[EXCERPTED RECORDS — start]

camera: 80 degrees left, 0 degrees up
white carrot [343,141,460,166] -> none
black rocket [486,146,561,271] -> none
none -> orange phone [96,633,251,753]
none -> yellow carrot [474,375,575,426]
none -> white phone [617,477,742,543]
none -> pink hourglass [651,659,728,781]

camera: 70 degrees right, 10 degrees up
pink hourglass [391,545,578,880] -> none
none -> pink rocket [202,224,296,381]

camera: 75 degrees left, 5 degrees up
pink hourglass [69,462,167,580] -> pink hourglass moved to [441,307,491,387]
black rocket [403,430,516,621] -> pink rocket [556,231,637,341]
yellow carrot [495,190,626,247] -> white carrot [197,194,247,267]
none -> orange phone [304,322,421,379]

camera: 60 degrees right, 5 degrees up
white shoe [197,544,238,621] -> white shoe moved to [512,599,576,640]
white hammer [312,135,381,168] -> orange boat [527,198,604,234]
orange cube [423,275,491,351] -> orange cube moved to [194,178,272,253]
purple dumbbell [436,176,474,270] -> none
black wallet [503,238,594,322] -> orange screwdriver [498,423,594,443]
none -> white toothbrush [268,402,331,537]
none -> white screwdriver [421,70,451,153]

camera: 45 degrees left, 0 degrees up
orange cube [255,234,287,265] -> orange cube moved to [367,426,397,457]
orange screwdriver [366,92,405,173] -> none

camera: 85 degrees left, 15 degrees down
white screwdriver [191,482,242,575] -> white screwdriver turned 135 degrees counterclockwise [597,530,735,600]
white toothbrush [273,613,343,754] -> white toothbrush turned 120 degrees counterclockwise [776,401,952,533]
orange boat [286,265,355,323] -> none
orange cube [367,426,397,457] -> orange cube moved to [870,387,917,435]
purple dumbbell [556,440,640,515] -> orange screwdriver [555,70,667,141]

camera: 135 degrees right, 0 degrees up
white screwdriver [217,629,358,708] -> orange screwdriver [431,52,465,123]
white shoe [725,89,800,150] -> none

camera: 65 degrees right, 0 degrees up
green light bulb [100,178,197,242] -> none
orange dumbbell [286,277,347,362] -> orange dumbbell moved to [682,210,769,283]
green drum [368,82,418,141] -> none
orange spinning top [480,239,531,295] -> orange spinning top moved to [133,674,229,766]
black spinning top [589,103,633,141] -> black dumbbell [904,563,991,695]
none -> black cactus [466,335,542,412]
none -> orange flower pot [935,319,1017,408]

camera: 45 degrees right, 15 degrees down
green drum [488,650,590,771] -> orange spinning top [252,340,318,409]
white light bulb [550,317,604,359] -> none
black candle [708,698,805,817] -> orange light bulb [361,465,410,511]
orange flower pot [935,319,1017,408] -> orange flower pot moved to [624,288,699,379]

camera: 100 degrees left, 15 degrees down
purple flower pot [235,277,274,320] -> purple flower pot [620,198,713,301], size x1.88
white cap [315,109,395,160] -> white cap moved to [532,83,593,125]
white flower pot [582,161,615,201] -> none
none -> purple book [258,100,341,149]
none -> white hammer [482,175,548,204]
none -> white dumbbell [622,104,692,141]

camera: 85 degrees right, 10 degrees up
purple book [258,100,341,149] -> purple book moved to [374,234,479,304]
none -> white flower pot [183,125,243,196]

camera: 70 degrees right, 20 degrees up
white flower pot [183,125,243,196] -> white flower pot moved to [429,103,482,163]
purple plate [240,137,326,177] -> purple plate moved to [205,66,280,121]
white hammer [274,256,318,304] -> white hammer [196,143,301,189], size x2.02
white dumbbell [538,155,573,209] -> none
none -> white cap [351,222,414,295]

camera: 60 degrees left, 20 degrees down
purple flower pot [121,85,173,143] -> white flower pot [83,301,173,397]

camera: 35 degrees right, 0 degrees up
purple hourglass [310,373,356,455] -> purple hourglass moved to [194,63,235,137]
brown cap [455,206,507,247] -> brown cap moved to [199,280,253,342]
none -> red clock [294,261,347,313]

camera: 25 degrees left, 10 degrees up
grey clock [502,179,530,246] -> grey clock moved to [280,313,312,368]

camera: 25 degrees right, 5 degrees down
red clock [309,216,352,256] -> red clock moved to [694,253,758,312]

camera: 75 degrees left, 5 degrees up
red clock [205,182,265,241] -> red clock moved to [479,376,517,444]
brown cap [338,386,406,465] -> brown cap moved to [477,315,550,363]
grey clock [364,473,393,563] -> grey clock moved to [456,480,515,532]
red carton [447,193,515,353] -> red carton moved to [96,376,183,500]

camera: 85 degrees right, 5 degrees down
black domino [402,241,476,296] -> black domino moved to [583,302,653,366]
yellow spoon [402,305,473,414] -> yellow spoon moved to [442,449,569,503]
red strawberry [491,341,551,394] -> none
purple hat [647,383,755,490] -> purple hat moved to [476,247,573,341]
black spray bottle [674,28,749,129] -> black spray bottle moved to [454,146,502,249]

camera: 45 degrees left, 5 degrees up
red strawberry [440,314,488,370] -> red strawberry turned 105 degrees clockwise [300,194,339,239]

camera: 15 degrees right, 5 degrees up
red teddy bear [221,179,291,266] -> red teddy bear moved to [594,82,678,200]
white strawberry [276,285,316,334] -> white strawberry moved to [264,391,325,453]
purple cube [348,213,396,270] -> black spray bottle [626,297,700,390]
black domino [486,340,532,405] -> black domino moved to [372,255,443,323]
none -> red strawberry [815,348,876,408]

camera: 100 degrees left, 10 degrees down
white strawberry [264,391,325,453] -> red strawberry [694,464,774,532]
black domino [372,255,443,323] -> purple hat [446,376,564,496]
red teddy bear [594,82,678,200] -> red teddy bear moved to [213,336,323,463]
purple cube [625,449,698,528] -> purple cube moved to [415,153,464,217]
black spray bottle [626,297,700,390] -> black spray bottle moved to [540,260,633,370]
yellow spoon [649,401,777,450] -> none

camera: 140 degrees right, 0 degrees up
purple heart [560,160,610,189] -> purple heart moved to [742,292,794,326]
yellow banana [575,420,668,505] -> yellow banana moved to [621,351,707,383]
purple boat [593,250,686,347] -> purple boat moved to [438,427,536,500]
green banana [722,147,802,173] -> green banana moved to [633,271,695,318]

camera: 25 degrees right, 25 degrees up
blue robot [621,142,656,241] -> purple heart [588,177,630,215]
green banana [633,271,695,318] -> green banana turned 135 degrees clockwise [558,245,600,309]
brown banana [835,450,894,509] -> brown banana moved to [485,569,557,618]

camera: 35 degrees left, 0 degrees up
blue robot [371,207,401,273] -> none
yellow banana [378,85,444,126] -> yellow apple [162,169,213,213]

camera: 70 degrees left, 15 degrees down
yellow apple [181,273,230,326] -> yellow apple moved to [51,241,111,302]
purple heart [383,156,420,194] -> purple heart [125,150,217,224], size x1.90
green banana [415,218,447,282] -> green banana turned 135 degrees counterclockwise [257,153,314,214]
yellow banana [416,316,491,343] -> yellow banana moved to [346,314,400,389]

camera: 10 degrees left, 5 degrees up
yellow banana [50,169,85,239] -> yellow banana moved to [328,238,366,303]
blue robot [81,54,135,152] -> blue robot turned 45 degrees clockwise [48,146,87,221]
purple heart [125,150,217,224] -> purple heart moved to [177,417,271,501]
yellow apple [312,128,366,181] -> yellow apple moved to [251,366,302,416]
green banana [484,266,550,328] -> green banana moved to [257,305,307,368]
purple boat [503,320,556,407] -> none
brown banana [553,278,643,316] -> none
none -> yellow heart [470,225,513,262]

[EXCERPTED RECORDS — finish]

**ABOUT THIS EXERCISE:** Please determine how many lines of the records above contain "flower", and state that number only.

**ANSWER TO THE PROBLEM:** 7